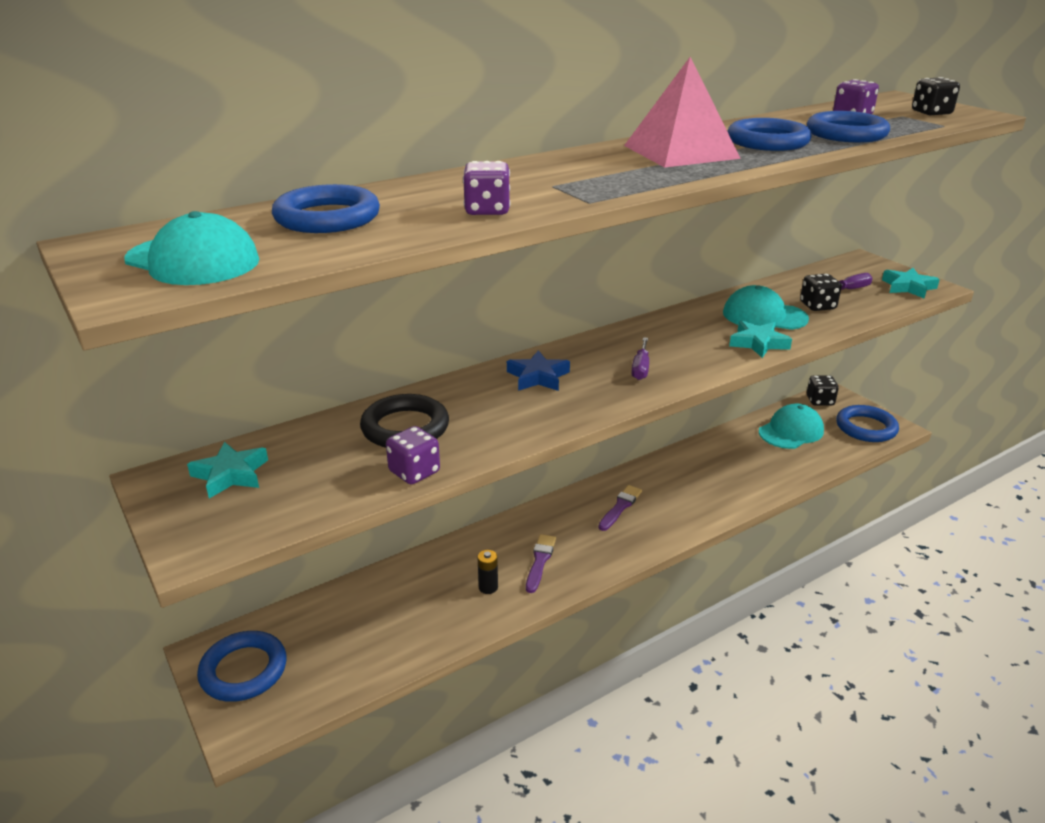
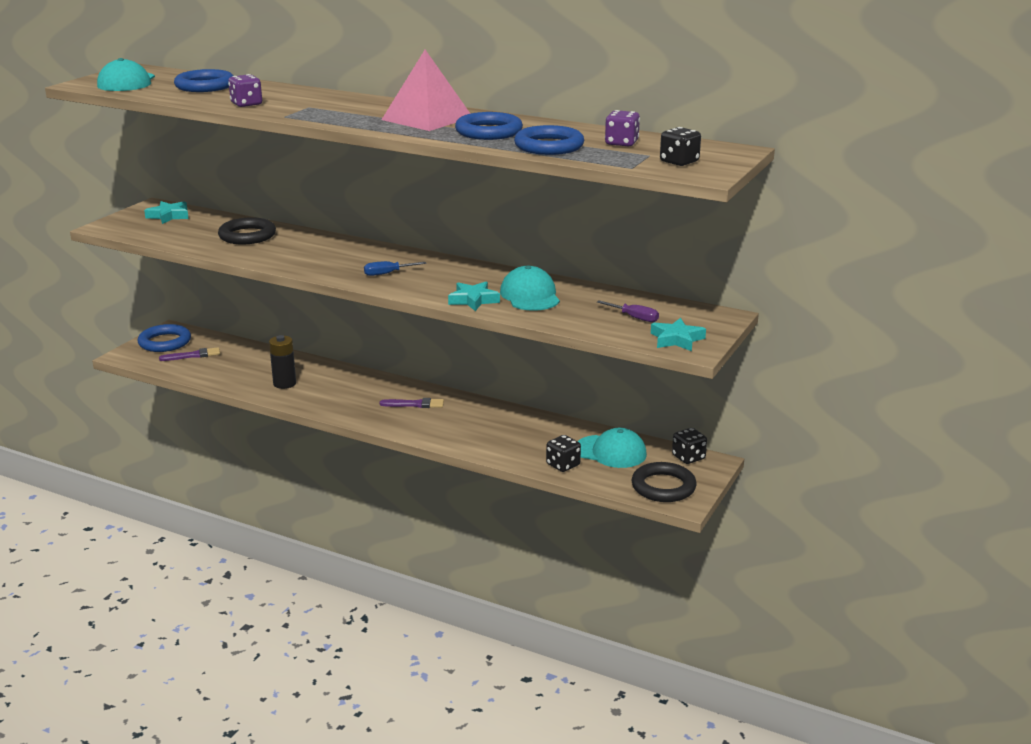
camera: 60 degrees right, 5 degrees down
(414, 472) = (203, 248): purple dice -> none
(488, 587) = (284, 383): black battery -> black battery, size x1.61
(538, 377) = (343, 251): blue star -> none
(540, 561) = (325, 392): purple brush -> purple brush (193, 355)
(640, 368) = (387, 273): purple screwdriver -> blue screwdriver
(817, 306) = (577, 310): black dice -> black dice (563, 465)
(866, 428) = (663, 487): blue ring -> black ring

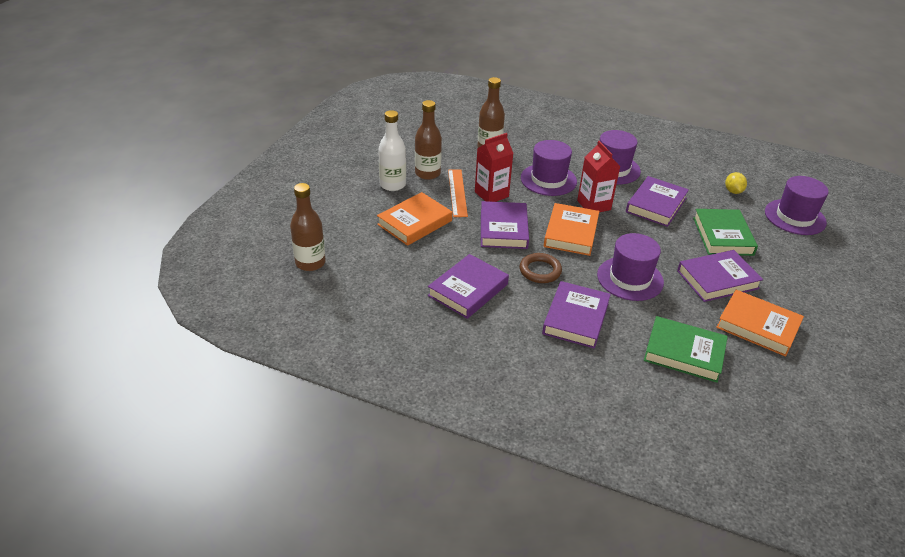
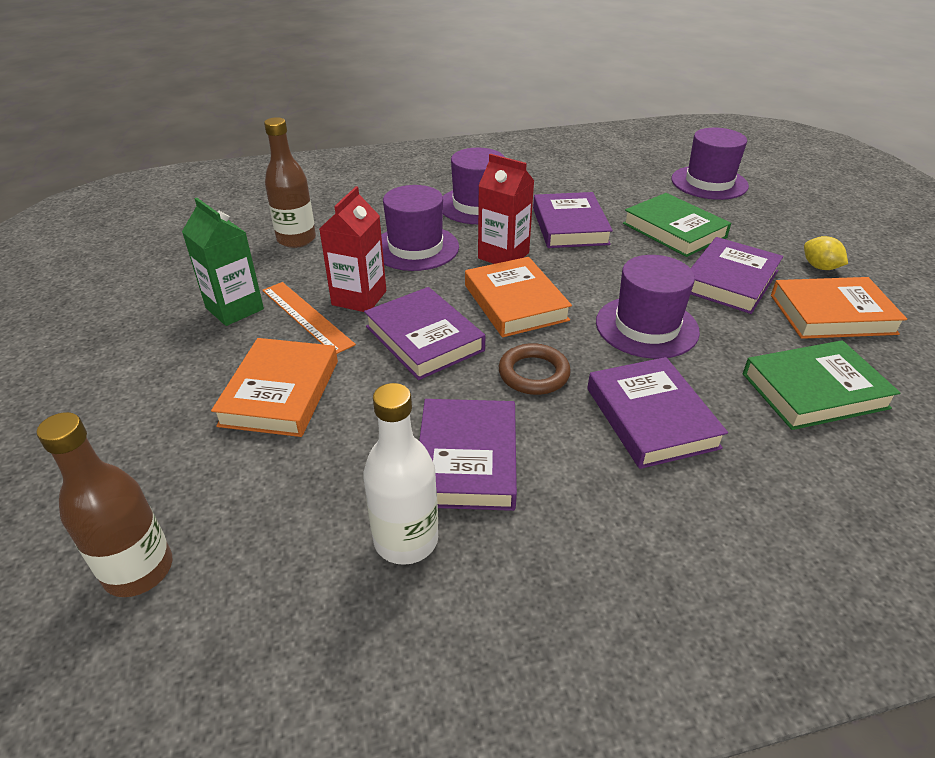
camera: 35 degrees left, 0 degrees up
(392, 185) = (190, 349): white bottle -> white bottle (406, 540)
(427, 173) = (234, 308): brown bottle -> green carton
(733, 191) = (625, 180): yellow lemon -> yellow lemon (819, 267)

..............................

## What is being asked
What is needed is an exact printout of every record above, with the pictures left out.

## Written answer
camera: 60 degrees right, 5 degrees down
(414, 472) = (203, 248): purple dice -> none
(488, 587) = (284, 383): black battery -> black battery, size x1.61
(538, 377) = (343, 251): blue star -> none
(540, 561) = (325, 392): purple brush -> purple brush (193, 355)
(640, 368) = (387, 273): purple screwdriver -> blue screwdriver
(817, 306) = (577, 310): black dice -> black dice (563, 465)
(866, 428) = (663, 487): blue ring -> black ring

camera: 35 degrees left, 0 degrees up
(392, 185) = (190, 349): white bottle -> white bottle (406, 540)
(427, 173) = (234, 308): brown bottle -> green carton
(733, 191) = (625, 180): yellow lemon -> yellow lemon (819, 267)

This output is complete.